Within these records, how many lines hold "schottky"? Give the number alone.
+++
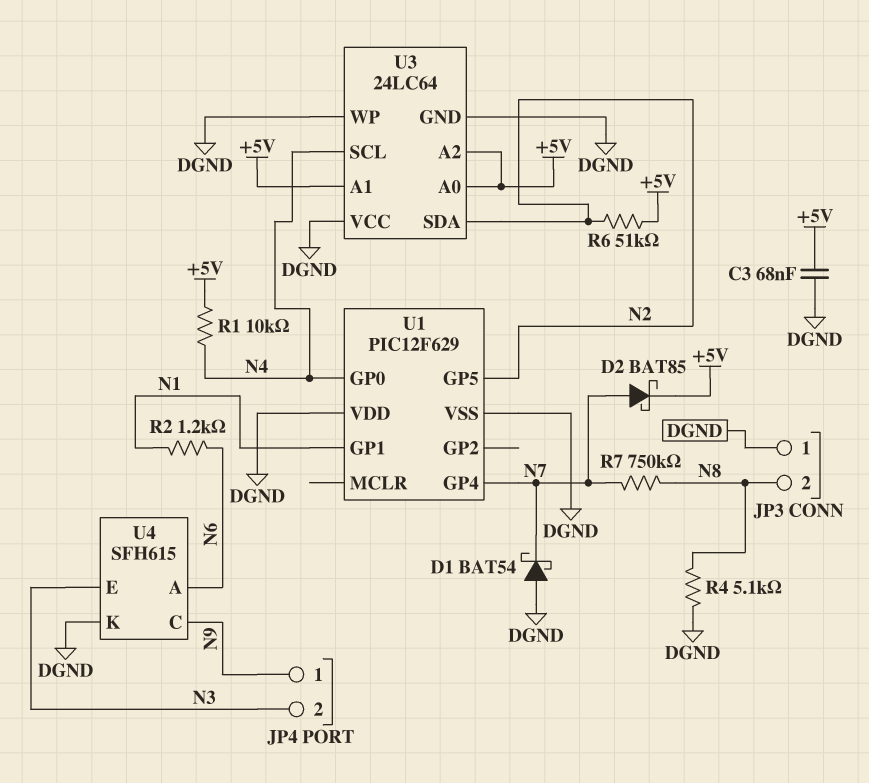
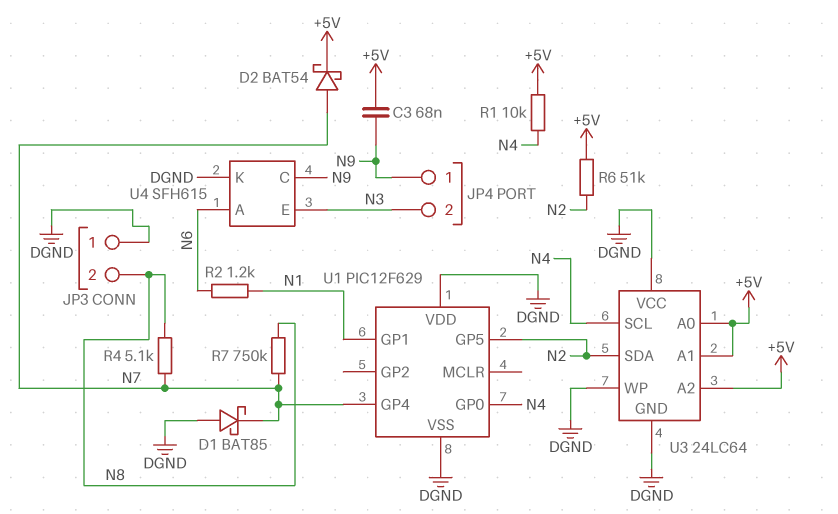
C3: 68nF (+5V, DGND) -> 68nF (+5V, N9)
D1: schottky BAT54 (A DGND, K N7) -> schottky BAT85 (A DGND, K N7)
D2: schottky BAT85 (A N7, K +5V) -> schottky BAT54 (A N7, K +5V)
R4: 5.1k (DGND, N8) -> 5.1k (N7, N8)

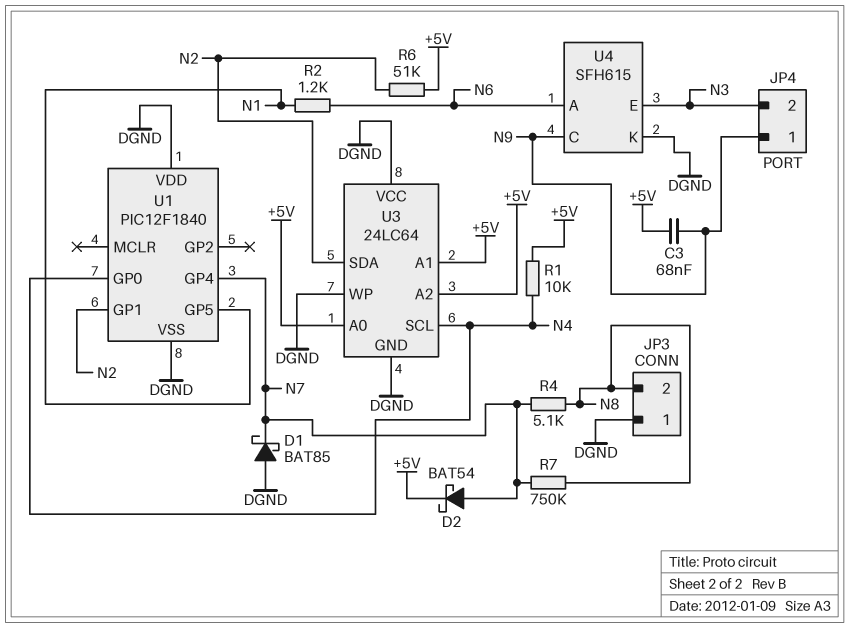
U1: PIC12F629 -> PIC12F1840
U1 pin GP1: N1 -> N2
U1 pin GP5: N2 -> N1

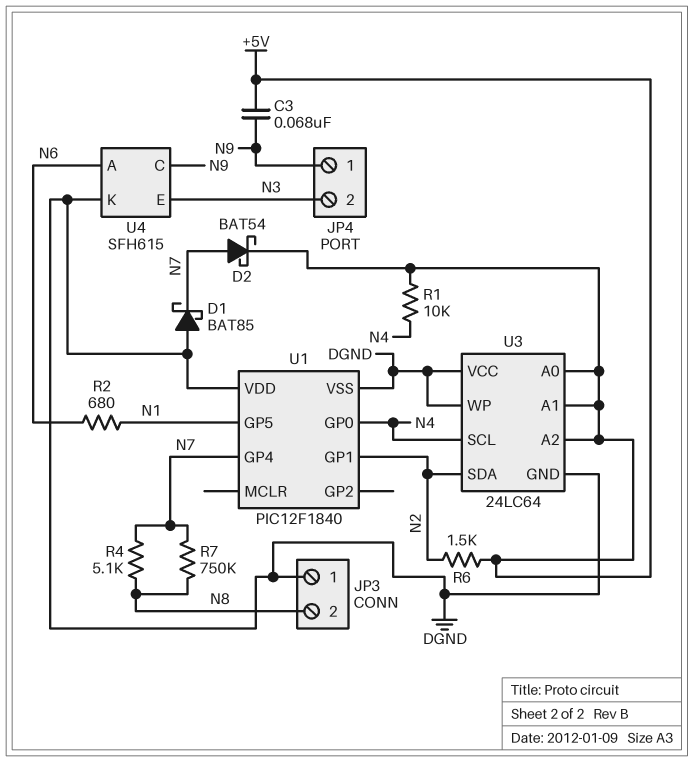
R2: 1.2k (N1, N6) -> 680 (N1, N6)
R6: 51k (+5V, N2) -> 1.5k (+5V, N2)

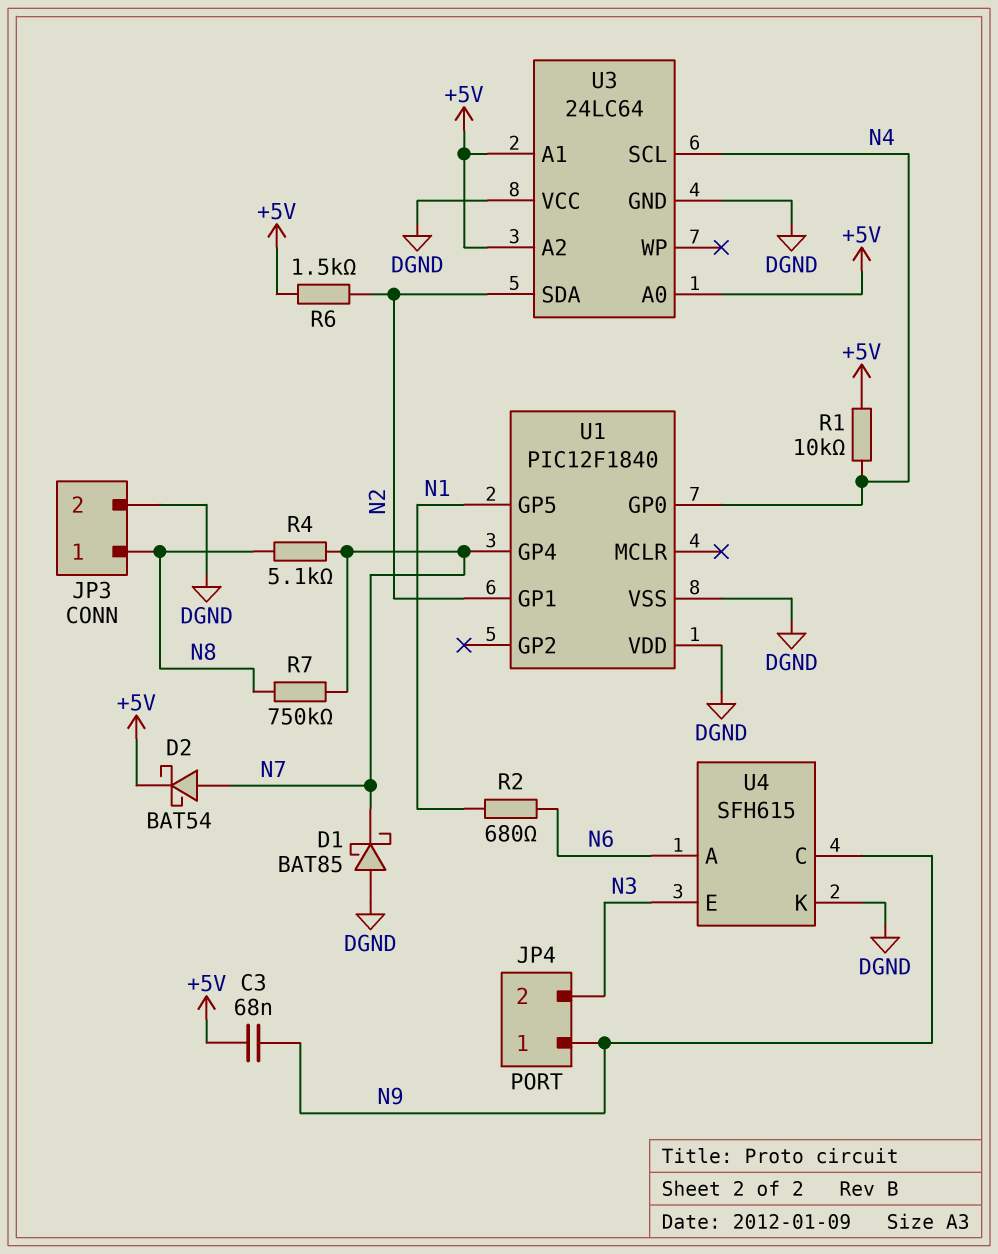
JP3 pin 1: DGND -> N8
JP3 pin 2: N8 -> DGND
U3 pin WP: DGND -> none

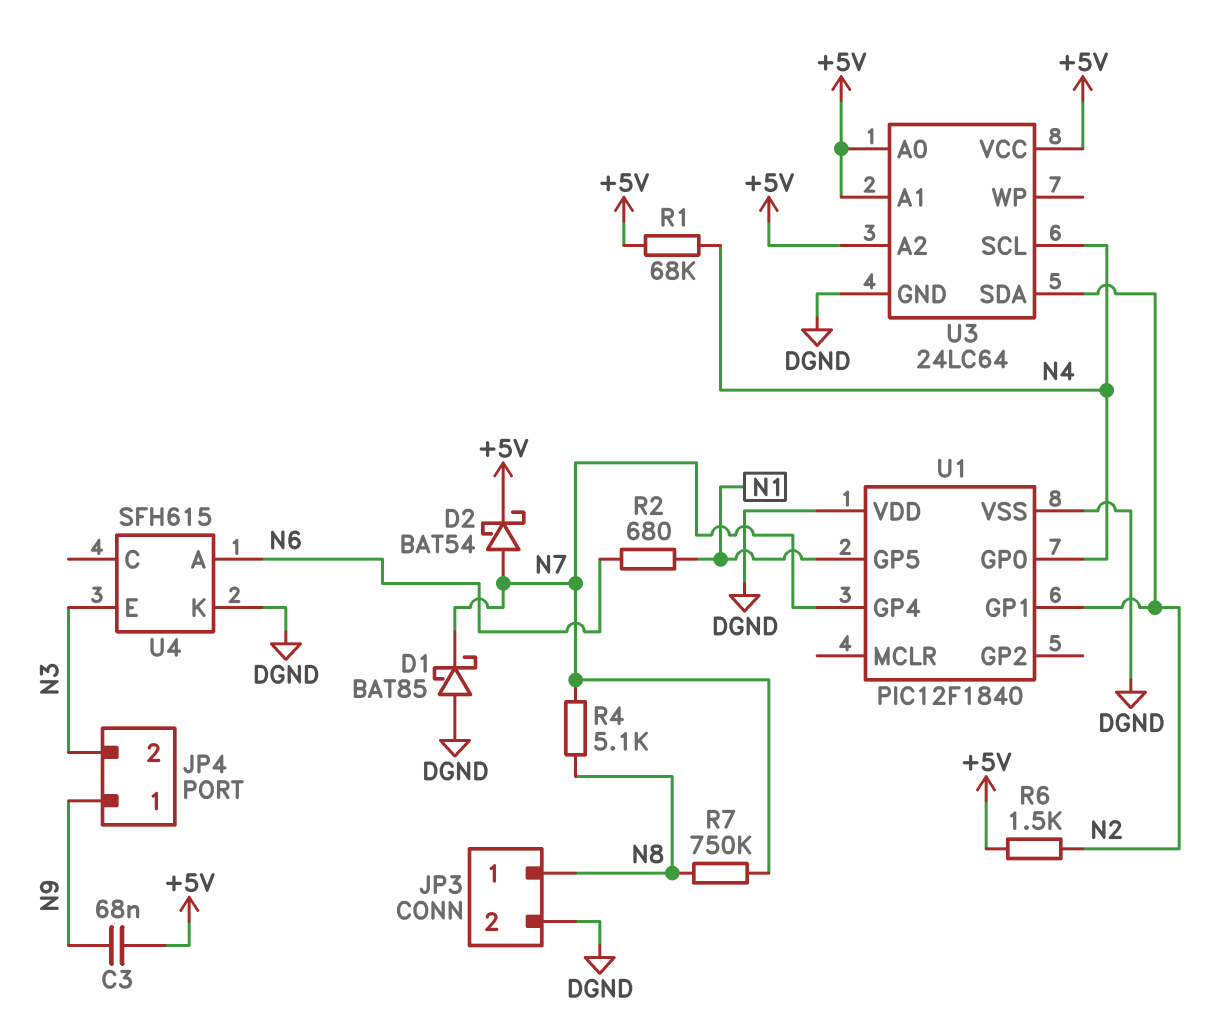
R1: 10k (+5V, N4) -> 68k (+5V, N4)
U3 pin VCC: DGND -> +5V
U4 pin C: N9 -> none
+++
SOLUTION:
2